Data section section start

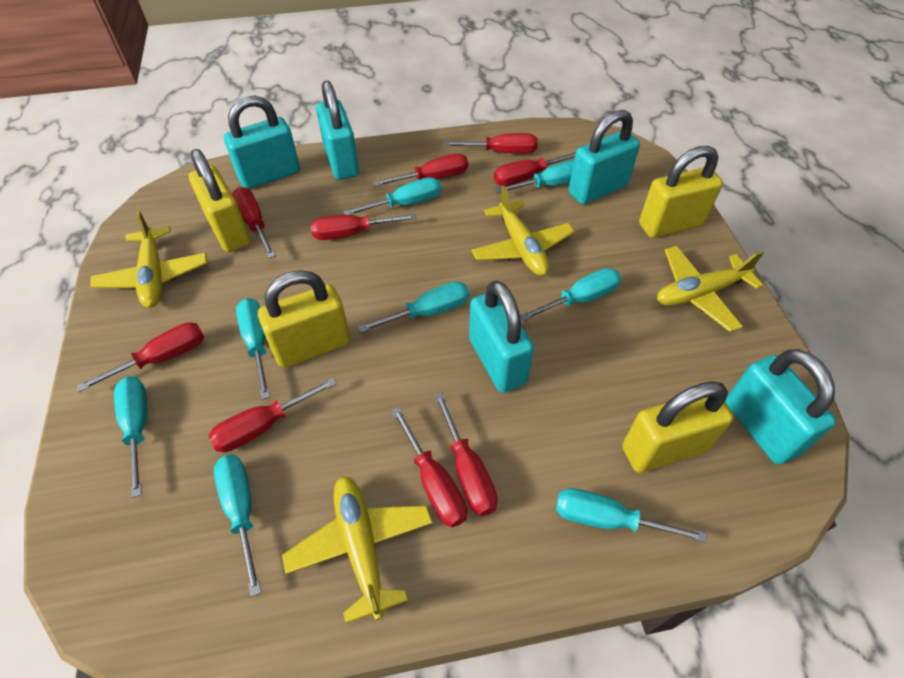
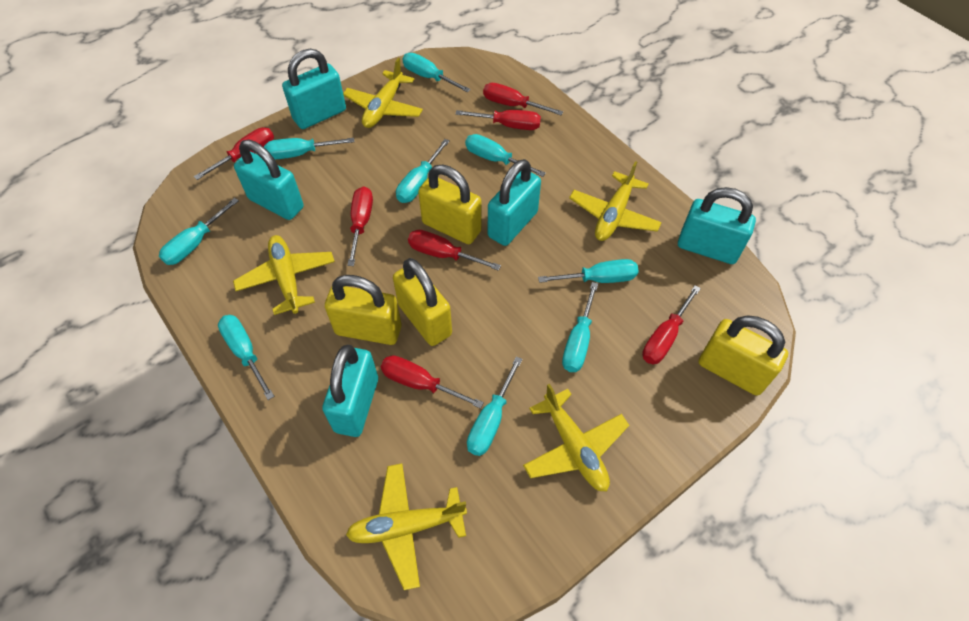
red screwdriver: 9 -> 7
turquoise screwdriver: 8 -> 9
yellow plane: 4 -> 5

Data section section end

> [What the task asks] Return the material from above in full, exactly as written, with the pictures omitted.

> [Result of the task]
red screwdriver: 9 -> 7
turquoise screwdriver: 8 -> 9
yellow plane: 4 -> 5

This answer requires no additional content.